Description of the task >>
Which lines of the data below contain "KEYS"? Please show them all.

Records shown >>
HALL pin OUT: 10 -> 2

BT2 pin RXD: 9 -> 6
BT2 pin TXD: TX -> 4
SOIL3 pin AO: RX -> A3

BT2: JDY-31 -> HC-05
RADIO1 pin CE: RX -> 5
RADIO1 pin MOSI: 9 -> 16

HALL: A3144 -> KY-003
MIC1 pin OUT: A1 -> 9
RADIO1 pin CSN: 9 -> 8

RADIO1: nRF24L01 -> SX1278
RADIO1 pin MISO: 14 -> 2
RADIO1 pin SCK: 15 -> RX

* * *

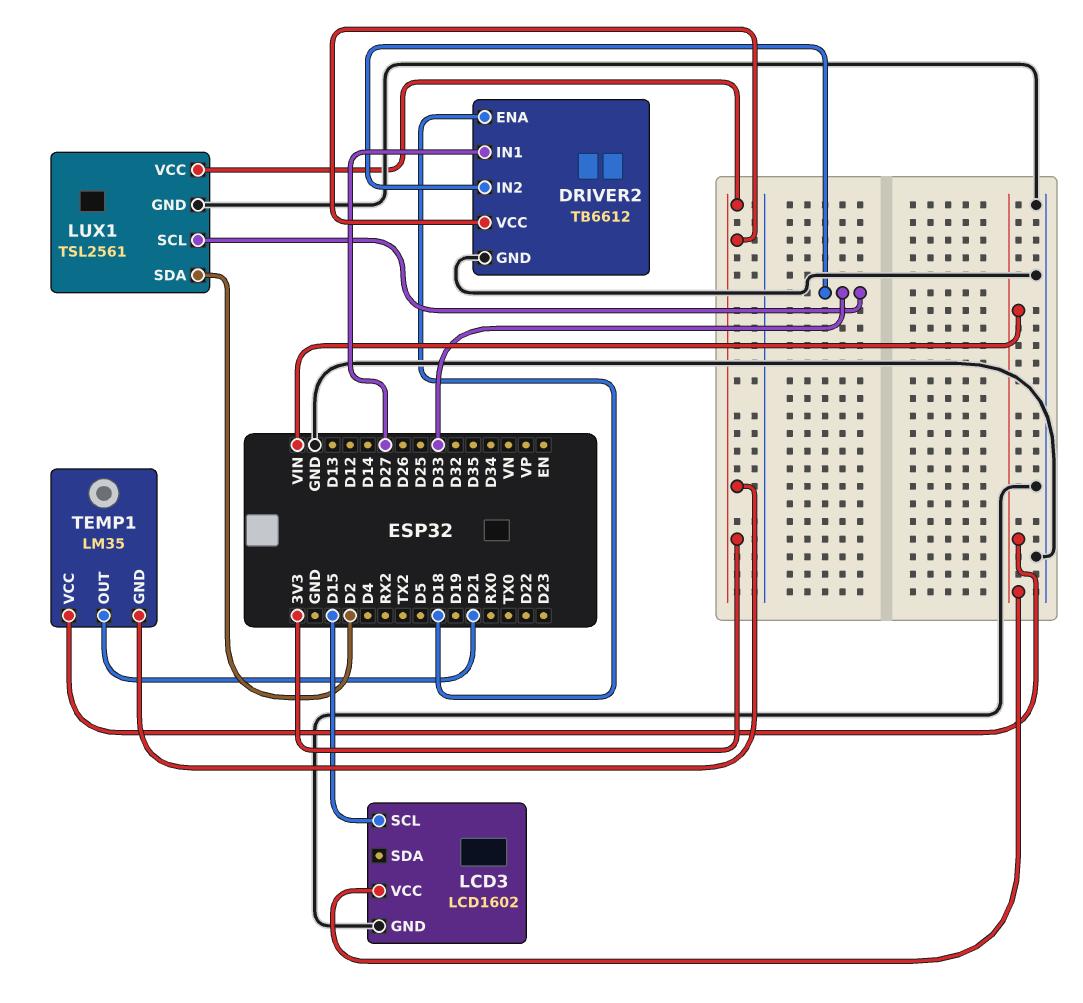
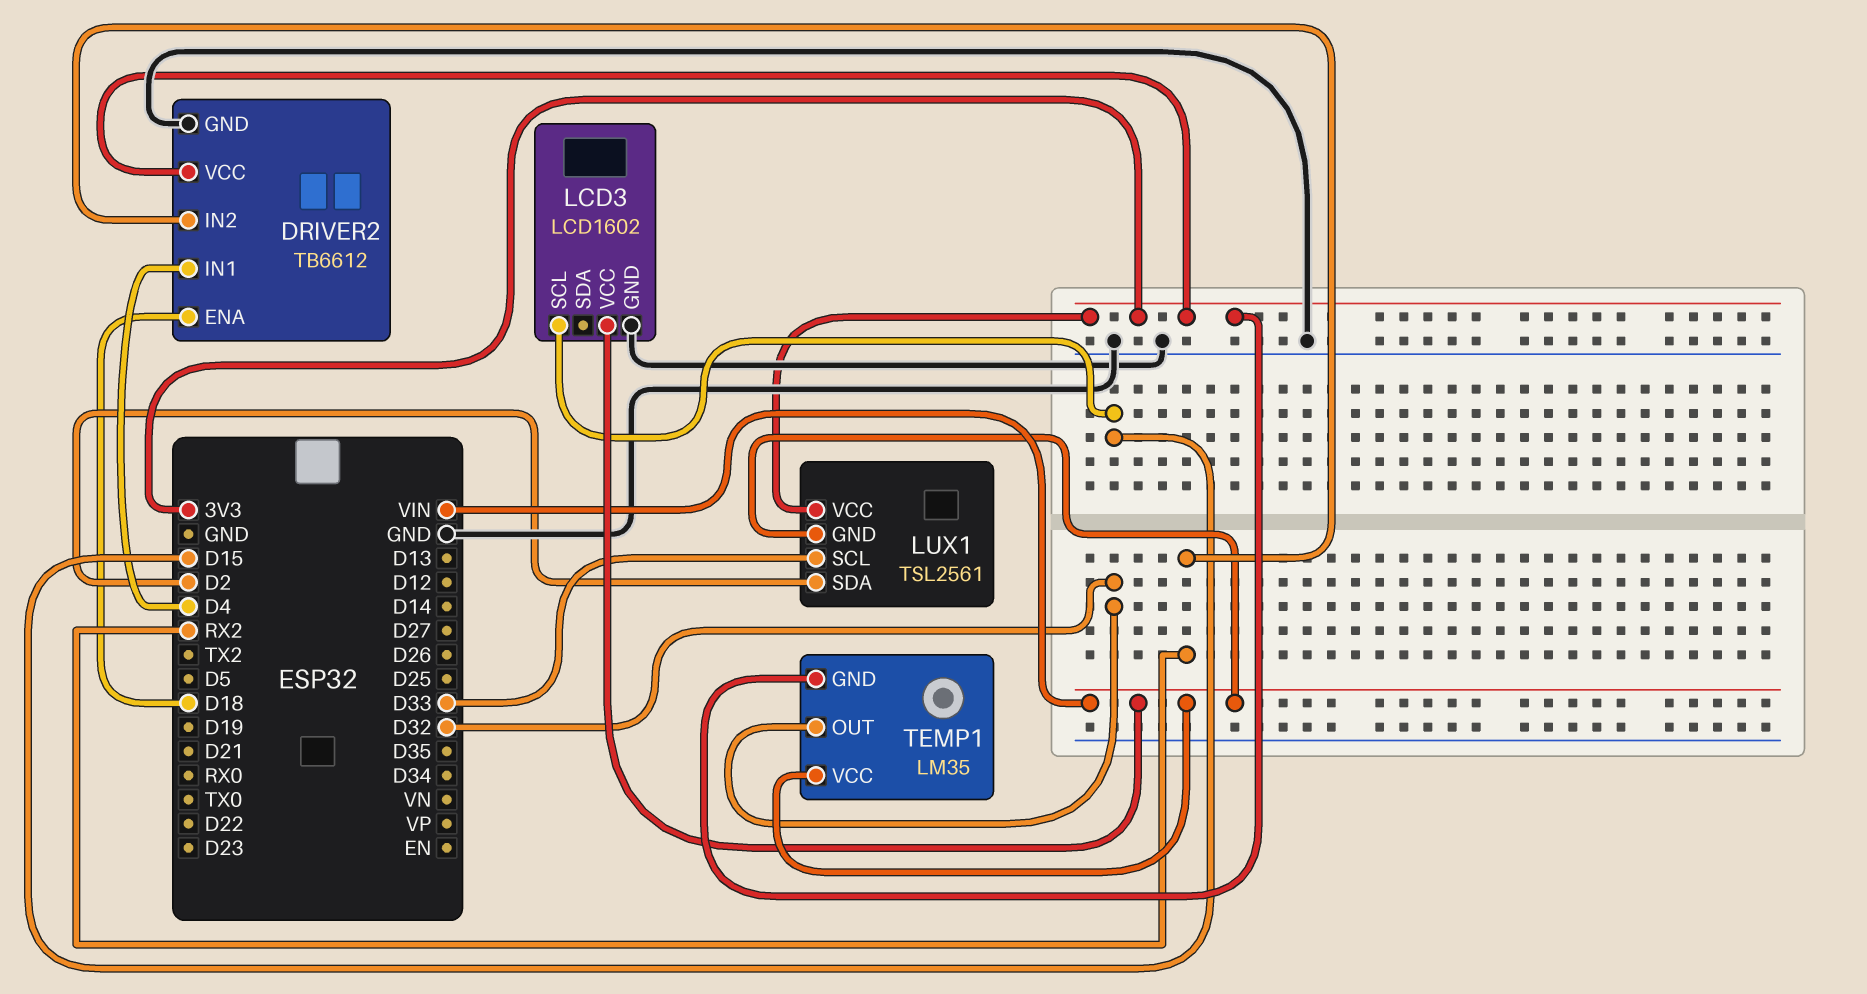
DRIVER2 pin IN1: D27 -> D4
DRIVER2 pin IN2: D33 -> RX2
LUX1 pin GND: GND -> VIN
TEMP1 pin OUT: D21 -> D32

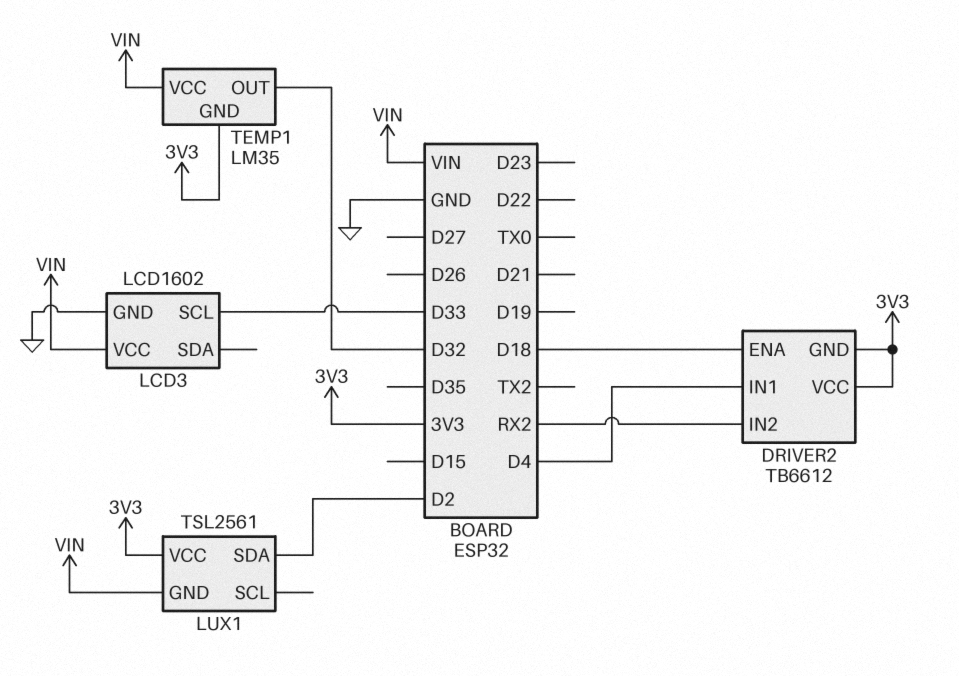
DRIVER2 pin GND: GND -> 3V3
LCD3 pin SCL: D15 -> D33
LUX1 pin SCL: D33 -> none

---

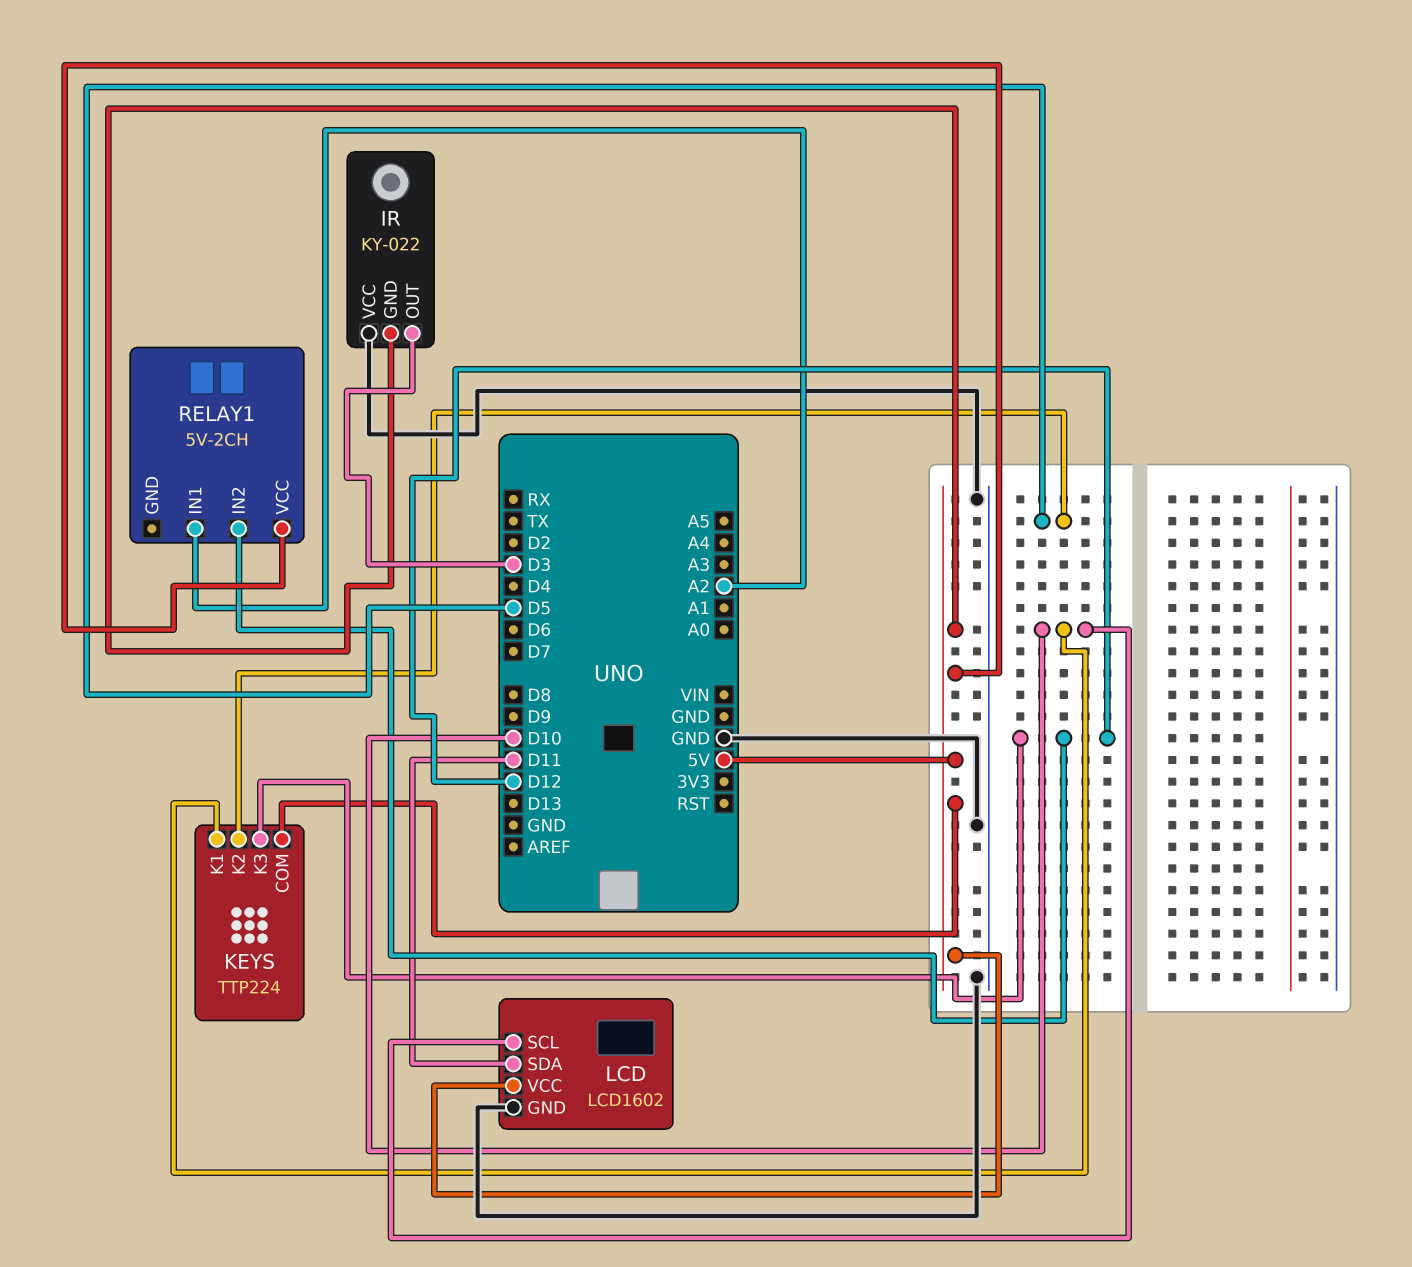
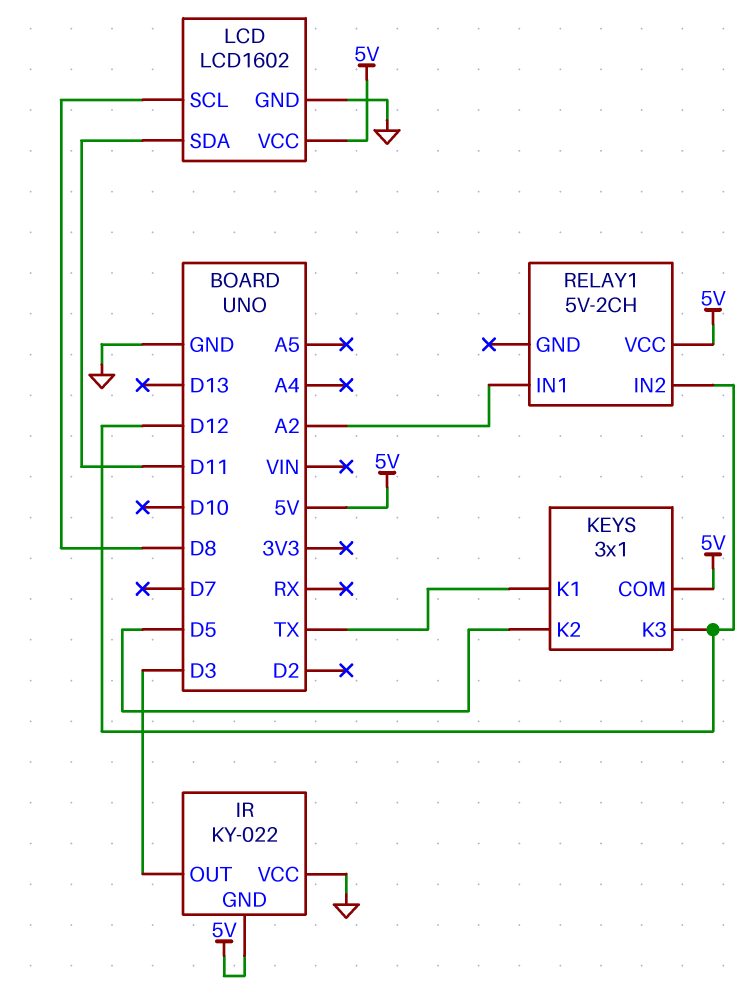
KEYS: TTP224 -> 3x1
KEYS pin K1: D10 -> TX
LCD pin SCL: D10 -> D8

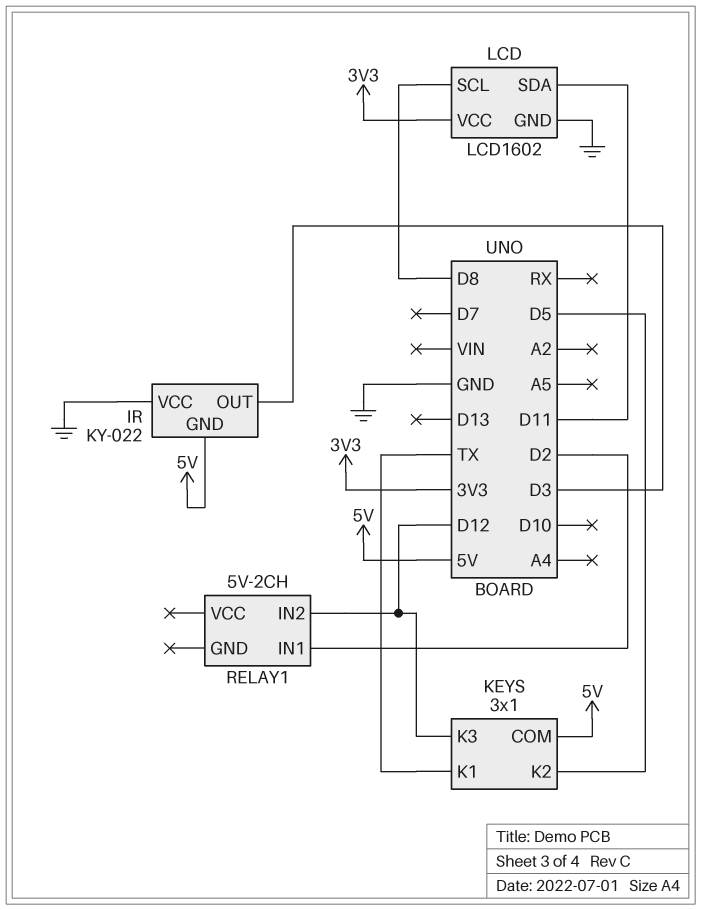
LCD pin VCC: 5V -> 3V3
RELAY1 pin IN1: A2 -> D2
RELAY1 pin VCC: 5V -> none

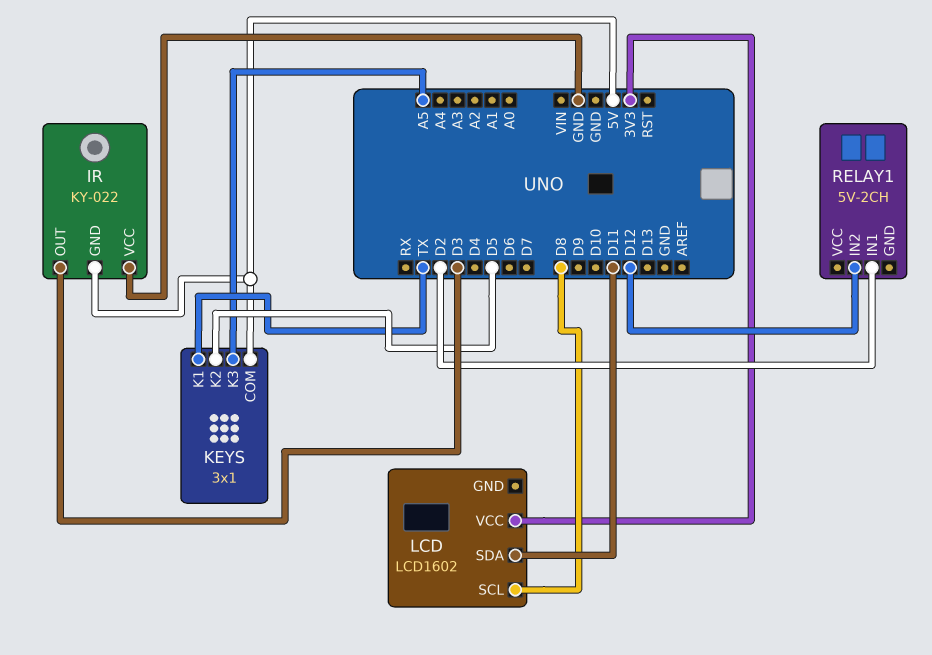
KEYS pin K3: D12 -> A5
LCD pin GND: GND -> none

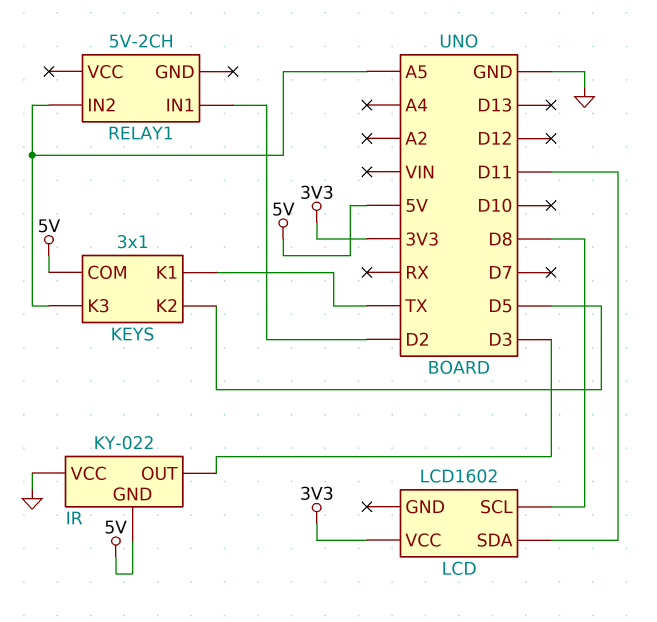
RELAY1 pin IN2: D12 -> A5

Answer space >>
KEYS: TTP224 -> 3x1
KEYS pin K1: D10 -> TX
KEYS pin K3: D12 -> A5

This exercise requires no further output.